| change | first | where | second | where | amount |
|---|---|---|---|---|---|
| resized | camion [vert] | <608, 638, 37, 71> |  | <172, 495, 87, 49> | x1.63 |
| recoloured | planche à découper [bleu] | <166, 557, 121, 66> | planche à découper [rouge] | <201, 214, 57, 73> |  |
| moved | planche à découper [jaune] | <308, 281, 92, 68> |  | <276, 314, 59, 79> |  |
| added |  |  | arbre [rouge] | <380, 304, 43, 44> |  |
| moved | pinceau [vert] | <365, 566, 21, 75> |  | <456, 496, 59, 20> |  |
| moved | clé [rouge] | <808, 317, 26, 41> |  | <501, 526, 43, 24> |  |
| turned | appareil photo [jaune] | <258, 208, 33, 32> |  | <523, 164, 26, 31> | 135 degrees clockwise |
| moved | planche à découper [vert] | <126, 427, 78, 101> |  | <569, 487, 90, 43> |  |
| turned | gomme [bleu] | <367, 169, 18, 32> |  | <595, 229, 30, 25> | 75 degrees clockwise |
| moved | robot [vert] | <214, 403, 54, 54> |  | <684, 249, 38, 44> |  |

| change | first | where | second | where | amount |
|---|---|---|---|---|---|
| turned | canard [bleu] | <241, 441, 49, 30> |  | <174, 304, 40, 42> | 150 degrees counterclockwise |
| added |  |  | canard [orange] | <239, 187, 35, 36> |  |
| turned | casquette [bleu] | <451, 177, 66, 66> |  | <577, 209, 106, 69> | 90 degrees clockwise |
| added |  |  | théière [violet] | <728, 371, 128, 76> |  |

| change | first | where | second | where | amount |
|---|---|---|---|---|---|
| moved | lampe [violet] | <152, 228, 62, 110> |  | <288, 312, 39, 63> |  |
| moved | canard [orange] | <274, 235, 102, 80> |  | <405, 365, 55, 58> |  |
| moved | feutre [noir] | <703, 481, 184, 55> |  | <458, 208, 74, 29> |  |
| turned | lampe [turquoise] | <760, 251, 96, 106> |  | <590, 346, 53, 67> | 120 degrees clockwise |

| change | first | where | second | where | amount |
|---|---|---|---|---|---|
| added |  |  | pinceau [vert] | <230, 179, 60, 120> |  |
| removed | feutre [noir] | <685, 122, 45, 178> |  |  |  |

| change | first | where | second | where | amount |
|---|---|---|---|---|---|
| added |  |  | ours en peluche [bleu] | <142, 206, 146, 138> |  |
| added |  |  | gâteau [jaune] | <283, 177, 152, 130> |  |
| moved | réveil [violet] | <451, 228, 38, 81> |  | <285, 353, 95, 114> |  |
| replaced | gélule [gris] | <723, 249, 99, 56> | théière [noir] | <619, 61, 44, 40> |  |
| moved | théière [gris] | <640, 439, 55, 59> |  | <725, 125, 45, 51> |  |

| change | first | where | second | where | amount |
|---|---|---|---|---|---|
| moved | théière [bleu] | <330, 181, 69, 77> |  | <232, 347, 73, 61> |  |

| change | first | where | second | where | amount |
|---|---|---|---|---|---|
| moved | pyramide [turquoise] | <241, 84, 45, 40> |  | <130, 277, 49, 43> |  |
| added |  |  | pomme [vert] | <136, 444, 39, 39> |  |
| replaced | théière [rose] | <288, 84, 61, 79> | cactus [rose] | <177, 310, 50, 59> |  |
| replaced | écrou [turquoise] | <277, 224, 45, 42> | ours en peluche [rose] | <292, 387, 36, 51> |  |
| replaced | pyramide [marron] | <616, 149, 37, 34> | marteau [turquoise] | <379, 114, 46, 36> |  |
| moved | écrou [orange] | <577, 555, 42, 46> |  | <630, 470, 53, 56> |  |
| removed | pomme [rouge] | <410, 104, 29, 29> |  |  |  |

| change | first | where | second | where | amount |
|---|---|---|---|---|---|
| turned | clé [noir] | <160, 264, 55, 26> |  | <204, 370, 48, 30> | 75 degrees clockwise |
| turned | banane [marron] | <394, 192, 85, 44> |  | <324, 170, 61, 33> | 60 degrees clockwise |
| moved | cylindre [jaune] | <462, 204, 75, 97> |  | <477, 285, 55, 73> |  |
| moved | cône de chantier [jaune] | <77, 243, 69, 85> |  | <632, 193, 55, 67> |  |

· · · · · · ·

Problem description >> Reproduce exactly the stretch of the material above that starts at the line with "49> | x1.63 |" and ends at the line with "25> | 75 degrees clockwise |", both included, and nothing else.

Result of this exercise >>
| resized | camion [vert] | <608, 638, 37, 71> |  | <172, 495, 87, 49> | x1.63 |
| recoloured | planche à découper [bleu] | <166, 557, 121, 66> | planche à découper [rouge] | <201, 214, 57, 73> |  |
| moved | planche à découper [jaune] | <308, 281, 92, 68> |  | <276, 314, 59, 79> |  |
| added |  |  | arbre [rouge] | <380, 304, 43, 44> |  |
| moved | pinceau [vert] | <365, 566, 21, 75> |  | <456, 496, 59, 20> |  |
| moved | clé [rouge] | <808, 317, 26, 41> |  | <501, 526, 43, 24> |  |
| turned | appareil photo [jaune] | <258, 208, 33, 32> |  | <523, 164, 26, 31> | 135 degrees clockwise |
| moved | planche à découper [vert] | <126, 427, 78, 101> |  | <569, 487, 90, 43> |  |
| turned | gomme [bleu] | <367, 169, 18, 32> |  | <595, 229, 30, 25> | 75 degrees clockwise |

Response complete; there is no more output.